### [Task objective]
The entries shown here must be retyped in full, with no pictures included.

Provided entries Block Start

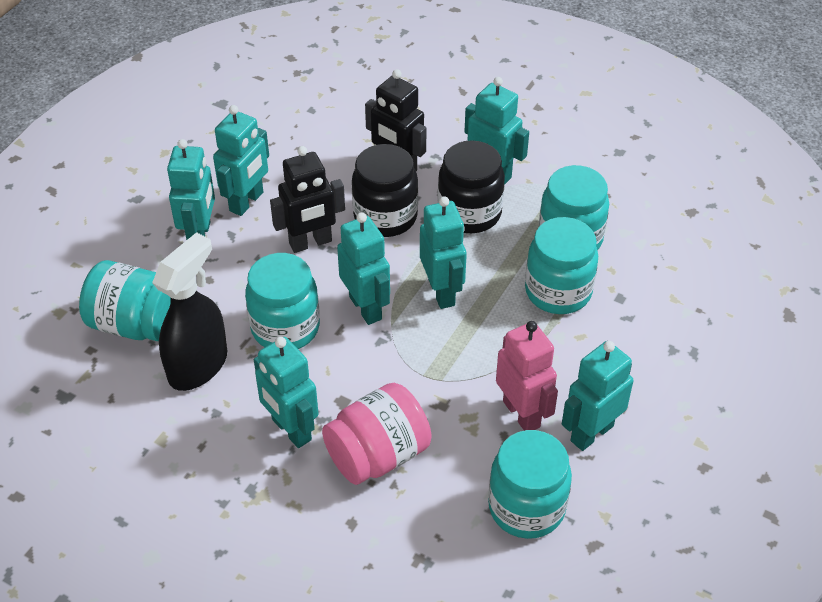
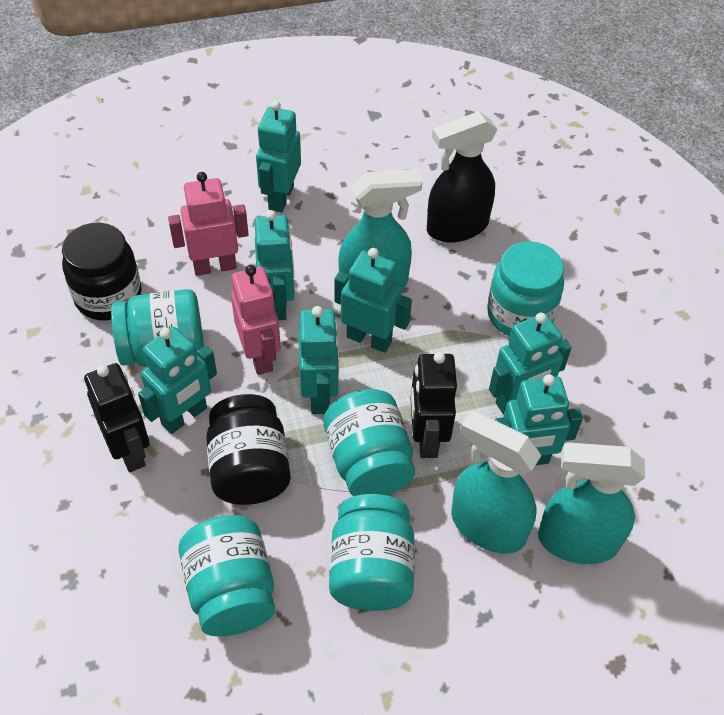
pink jar: [322,383,431,485] = 1 -> none = 0
pink robot: [496,321,558,431] = 1 -> [168,172,249,276] [231,265,281,375] = 2
turquoise spray bottle: none = 0 -> [339,169,423,289] [451,410,541,554] [538,442,645,564] = 3

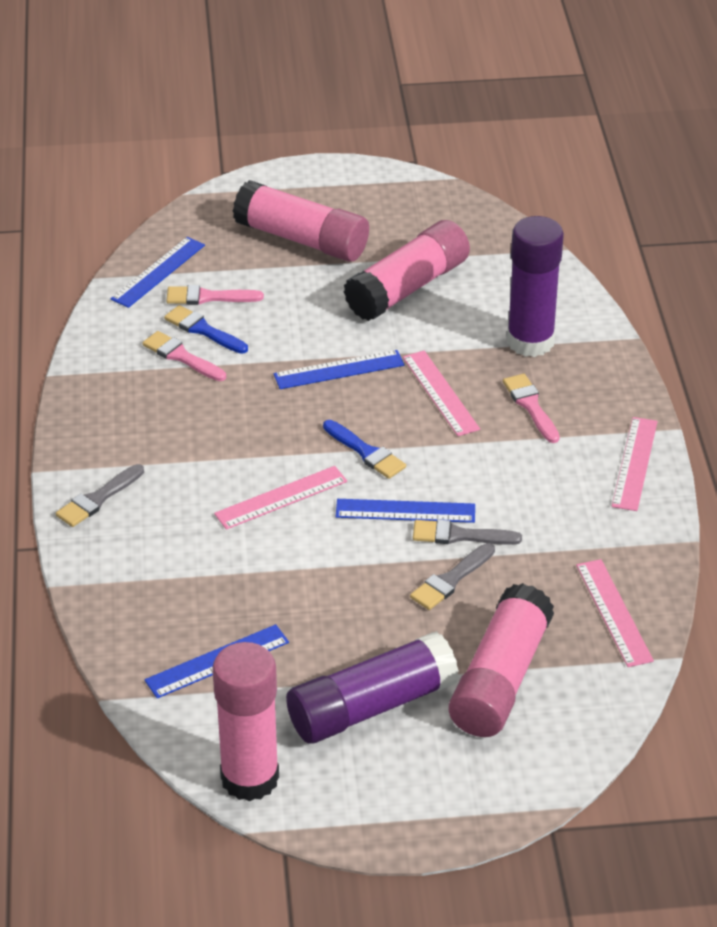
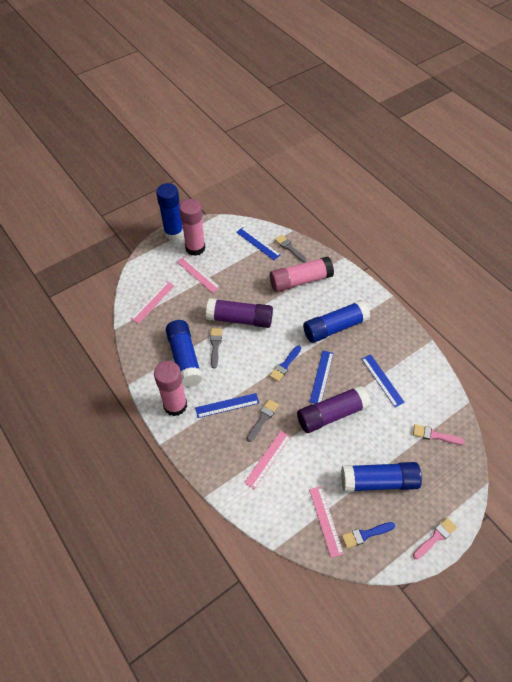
blue glue stick: none = 0 -> [156,183,184,240] [166,320,202,387] [303,300,370,343] [341,462,422,492] = 4
pink brush: [142,331,226,381] [166,285,264,305] [503,374,560,443] = 3 -> [413,424,465,445] [413,517,457,559] = 2
pink glue stick: [212,642,279,801] [233,180,369,262] [344,220,470,321] [449,583,554,737] = 4 -> [154,361,187,416] [179,199,205,256] [270,257,334,292] = 3

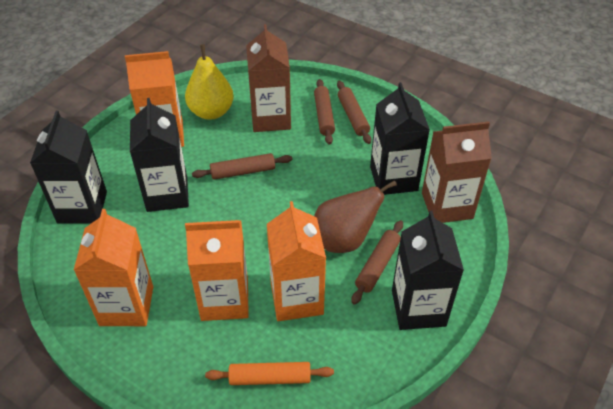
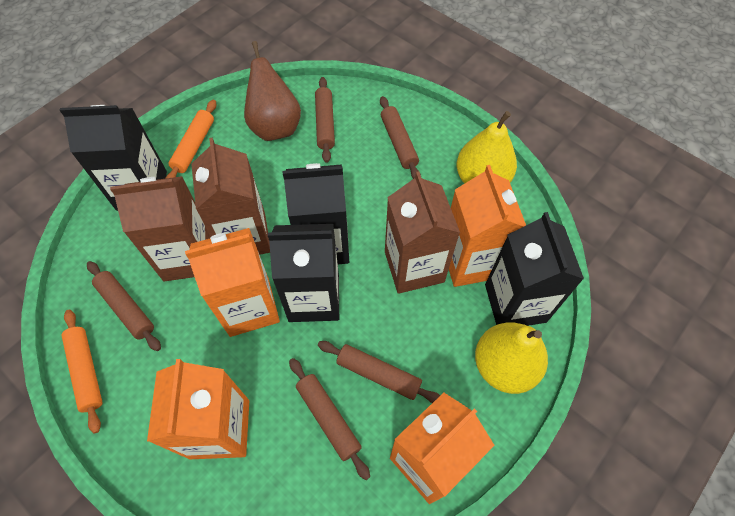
brown carton: [246,24,291,132] [422,121,492,223] = 2 -> [110,176,211,282] [191,138,270,255] [385,171,460,294] = 3
brown rolling pin: [192,153,292,180] [314,79,335,145] [337,81,371,144] [351,220,403,305] = 4 -> [87,261,161,351] [289,358,370,480] [315,77,335,163] [318,341,440,403] [380,96,421,179] = 5
orange rolling pin: [205,362,334,385] = 1 -> [61,310,103,433] [165,100,216,179] = 2
yellow pear: [185,44,234,120] = 1 -> [457,111,517,184] [475,322,548,394] = 2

Provided entries Block End

### [Task answer]
pink jar: [322,383,431,485] = 1 -> none = 0
pink robot: [496,321,558,431] = 1 -> [168,172,249,276] [231,265,281,375] = 2
turquoise spray bottle: none = 0 -> [339,169,423,289] [451,410,541,554] [538,442,645,564] = 3

blue glue stick: none = 0 -> [156,183,184,240] [166,320,202,387] [303,300,370,343] [341,462,422,492] = 4
pink brush: [142,331,226,381] [166,285,264,305] [503,374,560,443] = 3 -> [413,424,465,445] [413,517,457,559] = 2
pink glue stick: [212,642,279,801] [233,180,369,262] [344,220,470,321] [449,583,554,737] = 4 -> [154,361,187,416] [179,199,205,256] [270,257,334,292] = 3

brown carton: [246,24,291,132] [422,121,492,223] = 2 -> [110,176,211,282] [191,138,270,255] [385,171,460,294] = 3
brown rolling pin: [192,153,292,180] [314,79,335,145] [337,81,371,144] [351,220,403,305] = 4 -> [87,261,161,351] [289,358,370,480] [315,77,335,163] [318,341,440,403] [380,96,421,179] = 5
orange rolling pin: [205,362,334,385] = 1 -> [61,310,103,433] [165,100,216,179] = 2
yellow pear: [185,44,234,120] = 1 -> [457,111,517,184] [475,322,548,394] = 2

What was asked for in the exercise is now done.